*** Opening of PROVIDED RECORDS ***
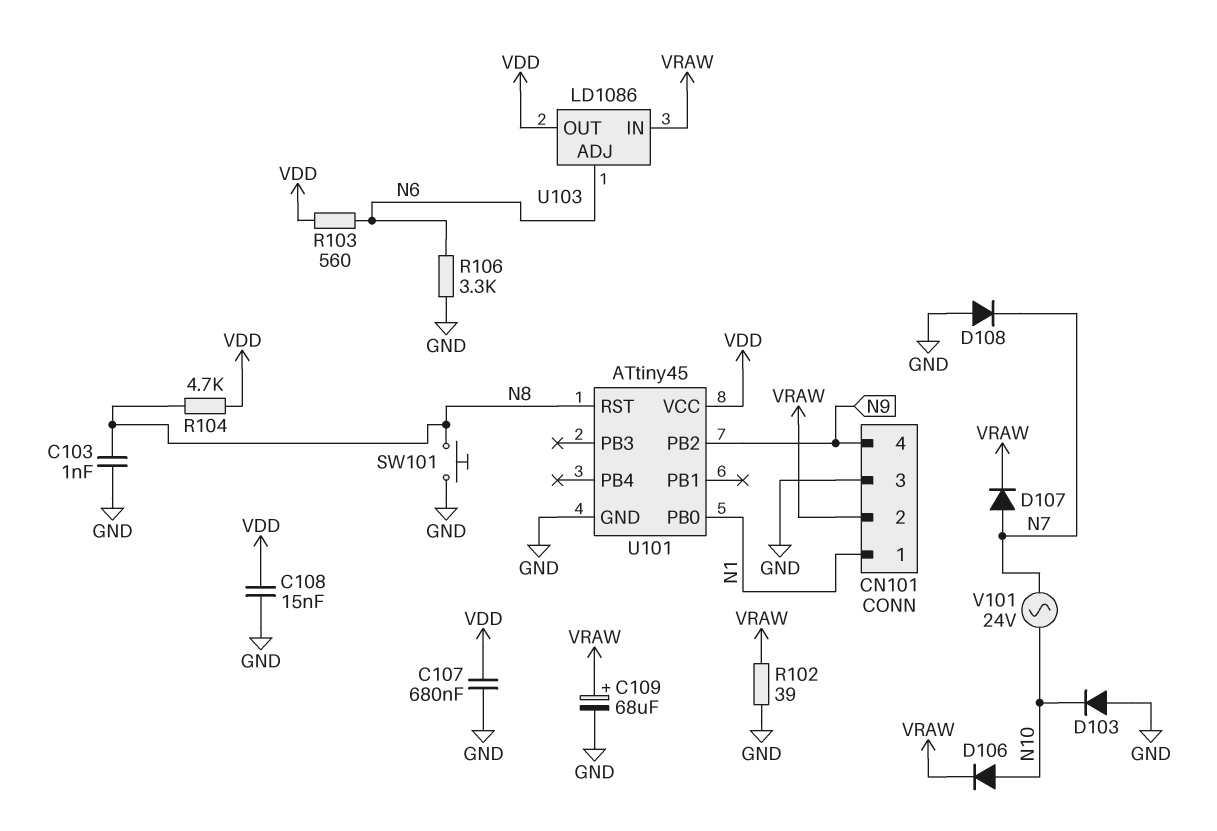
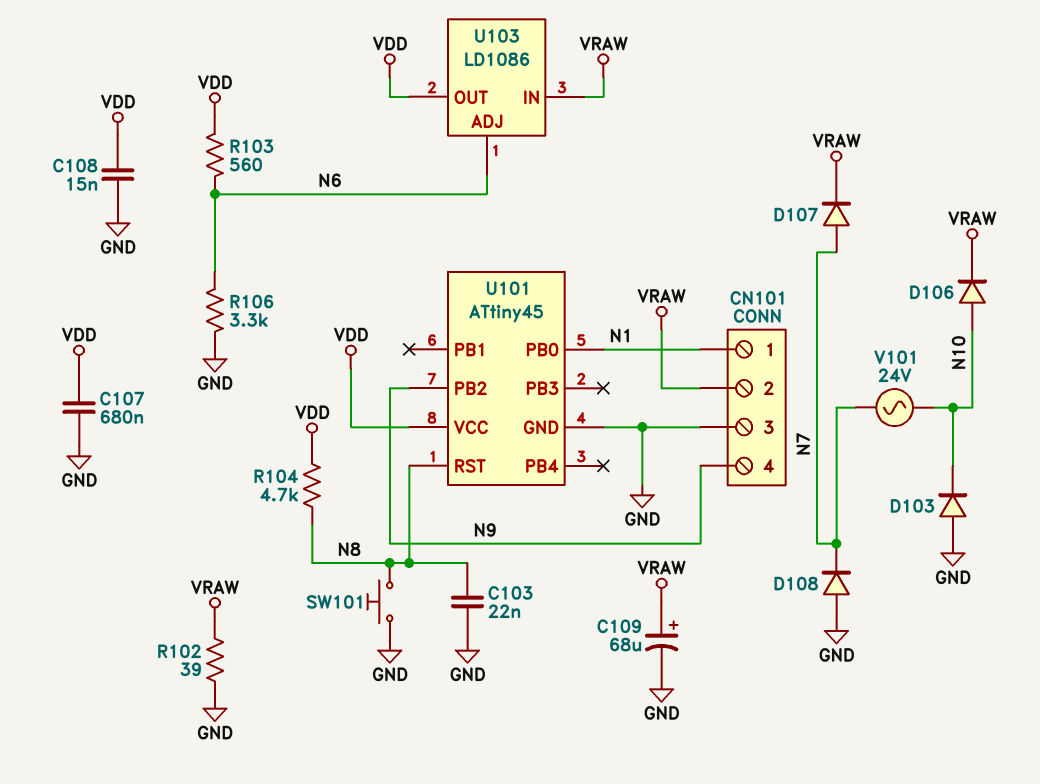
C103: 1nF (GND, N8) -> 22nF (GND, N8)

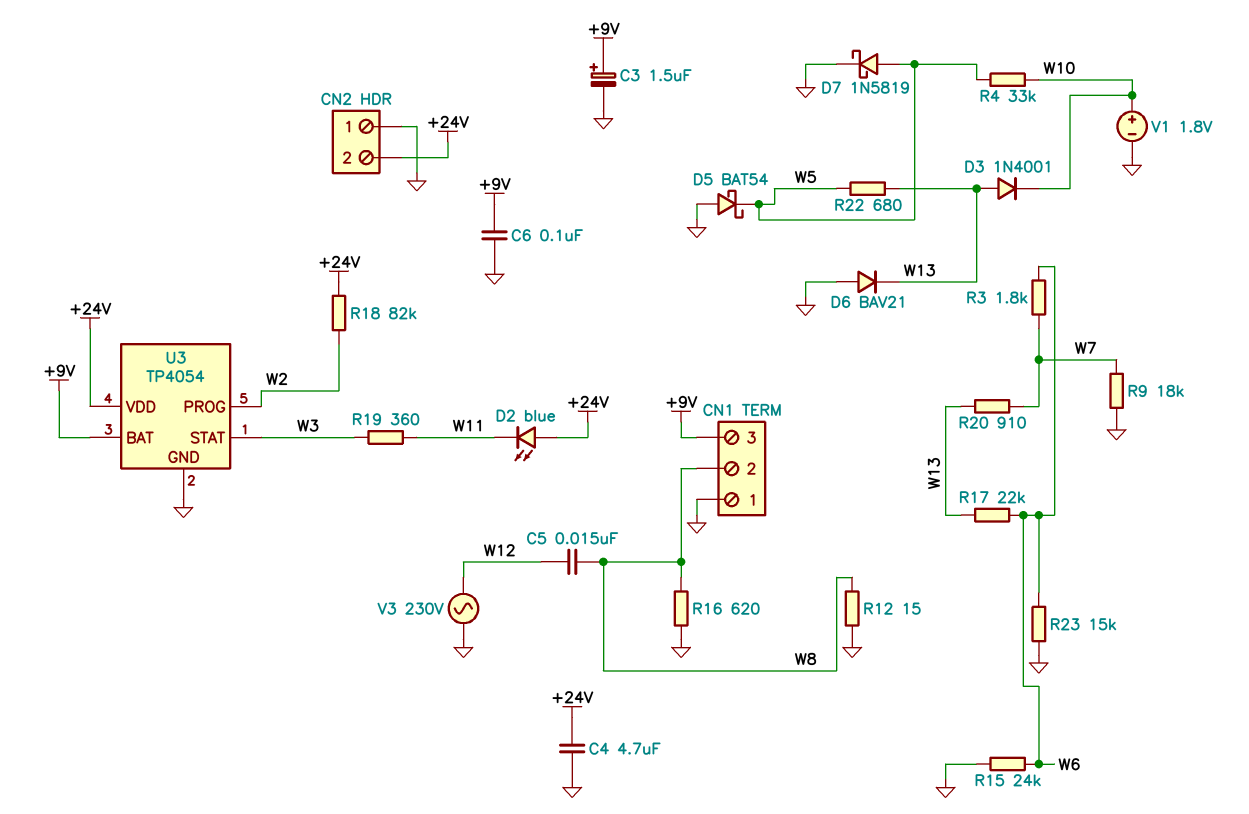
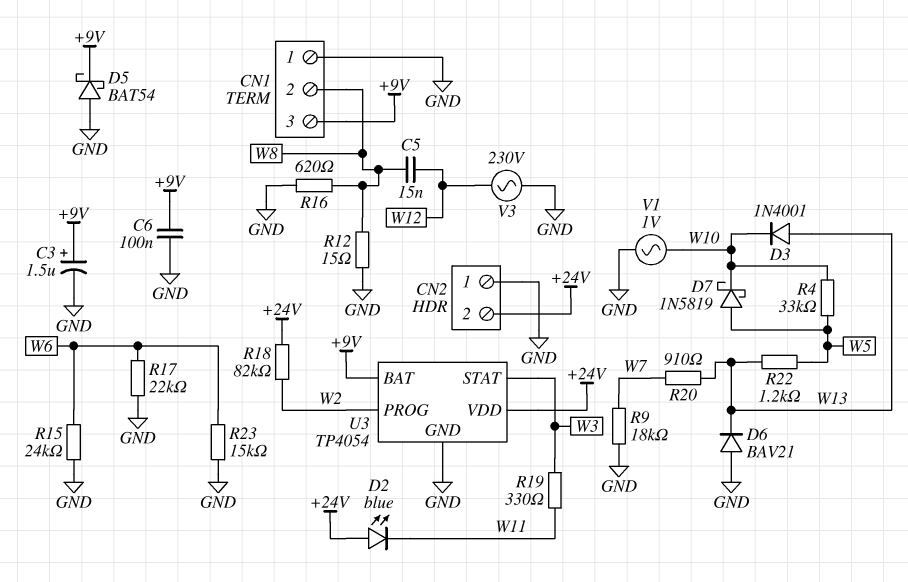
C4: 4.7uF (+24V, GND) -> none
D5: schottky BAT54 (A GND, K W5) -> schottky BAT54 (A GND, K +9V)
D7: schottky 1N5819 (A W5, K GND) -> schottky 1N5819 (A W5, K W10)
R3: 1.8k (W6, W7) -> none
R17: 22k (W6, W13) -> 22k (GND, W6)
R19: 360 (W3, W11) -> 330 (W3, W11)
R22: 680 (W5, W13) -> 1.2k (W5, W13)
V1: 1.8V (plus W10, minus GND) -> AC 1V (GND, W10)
*** Close of PROVIDED RECORDS ***
Give all the entries again exactly, dropping each picture.

C103: 1nF (GND, N8) -> 22nF (GND, N8)

C4: 4.7uF (+24V, GND) -> none
D5: schottky BAT54 (A GND, K W5) -> schottky BAT54 (A GND, K +9V)
D7: schottky 1N5819 (A W5, K GND) -> schottky 1N5819 (A W5, K W10)
R3: 1.8k (W6, W7) -> none
R17: 22k (W6, W13) -> 22k (GND, W6)
R19: 360 (W3, W11) -> 330 (W3, W11)
R22: 680 (W5, W13) -> 1.2k (W5, W13)
V1: 1.8V (plus W10, minus GND) -> AC 1V (GND, W10)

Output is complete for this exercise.